→ Exercise requirements:
Copy out the stretch of lines from the one containing "Athlete (92, 24)" through the last line, changing nothing.

Data for locating words and elements:

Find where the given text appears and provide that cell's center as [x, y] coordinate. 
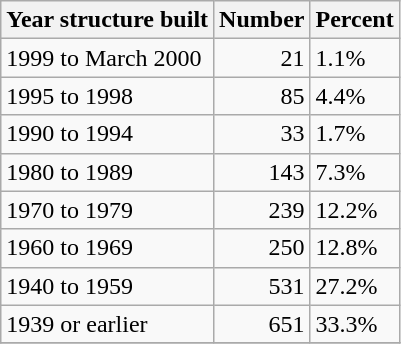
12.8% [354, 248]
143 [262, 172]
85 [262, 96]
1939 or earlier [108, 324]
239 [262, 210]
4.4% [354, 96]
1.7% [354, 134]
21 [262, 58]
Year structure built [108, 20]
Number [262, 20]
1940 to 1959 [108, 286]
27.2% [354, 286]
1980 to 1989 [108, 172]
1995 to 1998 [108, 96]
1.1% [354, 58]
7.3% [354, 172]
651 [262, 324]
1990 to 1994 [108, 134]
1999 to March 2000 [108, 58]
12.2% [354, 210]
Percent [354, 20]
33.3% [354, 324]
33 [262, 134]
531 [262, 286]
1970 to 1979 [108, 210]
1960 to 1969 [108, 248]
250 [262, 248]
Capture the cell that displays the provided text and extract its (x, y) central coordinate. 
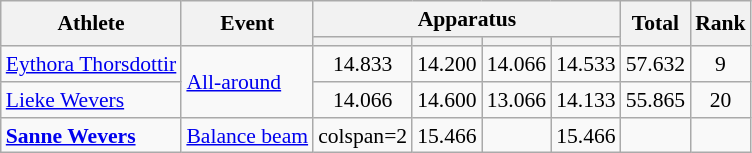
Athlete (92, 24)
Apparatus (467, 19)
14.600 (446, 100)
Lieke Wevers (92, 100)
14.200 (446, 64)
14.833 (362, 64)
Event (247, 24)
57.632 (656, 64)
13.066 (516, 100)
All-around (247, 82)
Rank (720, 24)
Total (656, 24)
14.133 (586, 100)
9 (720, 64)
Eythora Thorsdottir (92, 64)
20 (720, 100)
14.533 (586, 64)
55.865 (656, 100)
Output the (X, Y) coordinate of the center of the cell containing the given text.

→ Exercise output:
Athlete (92, 24)
Apparatus (467, 19)
14.600 (446, 100)
Lieke Wevers (92, 100)
14.200 (446, 64)
14.833 (362, 64)
Event (247, 24)
57.632 (656, 64)
13.066 (516, 100)
All-around (247, 82)
Rank (720, 24)
Total (656, 24)
14.133 (586, 100)
9 (720, 64)
Eythora Thorsdottir (92, 64)
20 (720, 100)
14.533 (586, 64)
55.865 (656, 100)
Output the (X, Y) coordinate of the center of the cell containing the given text.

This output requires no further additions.